* Instructions to follow *
Using the records below, repeat exactly the lines from the one holding "(345, 295) = (305, 177): orange" through the one holding "(445, 150) = (445, 167): turquoise", both ends included, and no others.

Segment Start: Input records

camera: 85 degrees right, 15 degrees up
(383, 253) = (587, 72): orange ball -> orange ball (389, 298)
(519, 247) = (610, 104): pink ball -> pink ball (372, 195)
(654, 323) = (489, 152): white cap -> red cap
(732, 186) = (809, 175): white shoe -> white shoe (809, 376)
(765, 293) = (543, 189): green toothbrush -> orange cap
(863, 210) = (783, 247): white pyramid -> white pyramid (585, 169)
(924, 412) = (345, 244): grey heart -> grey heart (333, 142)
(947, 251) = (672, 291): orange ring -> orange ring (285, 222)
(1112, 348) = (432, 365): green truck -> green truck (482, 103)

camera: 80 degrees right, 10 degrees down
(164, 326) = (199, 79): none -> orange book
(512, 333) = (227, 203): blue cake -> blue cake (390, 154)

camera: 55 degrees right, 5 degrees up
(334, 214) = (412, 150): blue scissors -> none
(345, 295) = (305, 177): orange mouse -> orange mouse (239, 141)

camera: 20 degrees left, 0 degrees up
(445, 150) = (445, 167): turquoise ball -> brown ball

Segment End: Input records
Segment Start: Input records

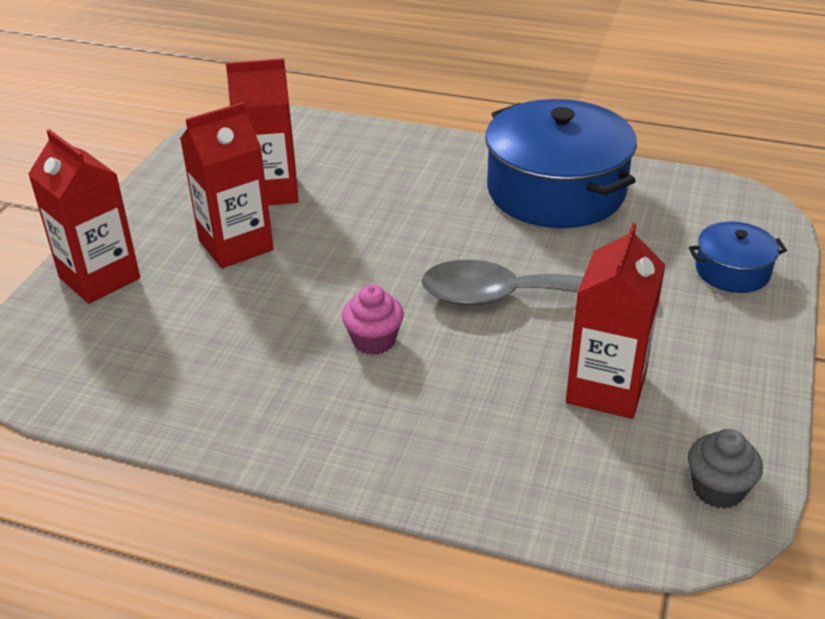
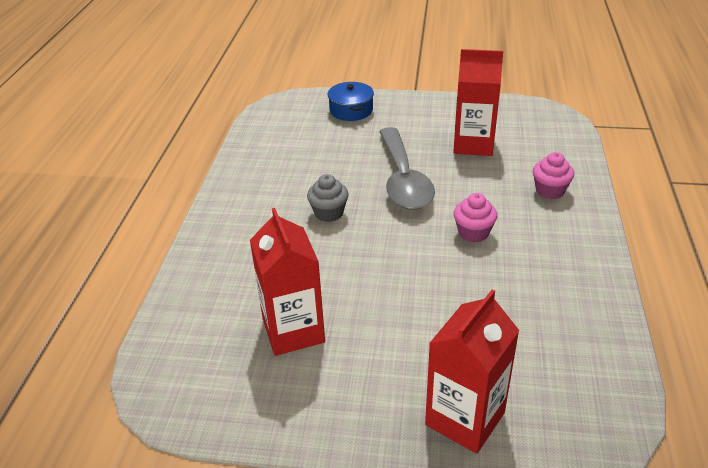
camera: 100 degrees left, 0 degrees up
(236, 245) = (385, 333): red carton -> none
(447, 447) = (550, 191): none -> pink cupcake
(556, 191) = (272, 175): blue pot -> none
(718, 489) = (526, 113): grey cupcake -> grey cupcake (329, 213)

Segment End: Input records

* Exercise solution *
(345, 295) = (305, 177): orange mouse -> orange mouse (239, 141)

camera: 20 degrees left, 0 degrees up
(445, 150) = (445, 167): turquoise ball -> brown ball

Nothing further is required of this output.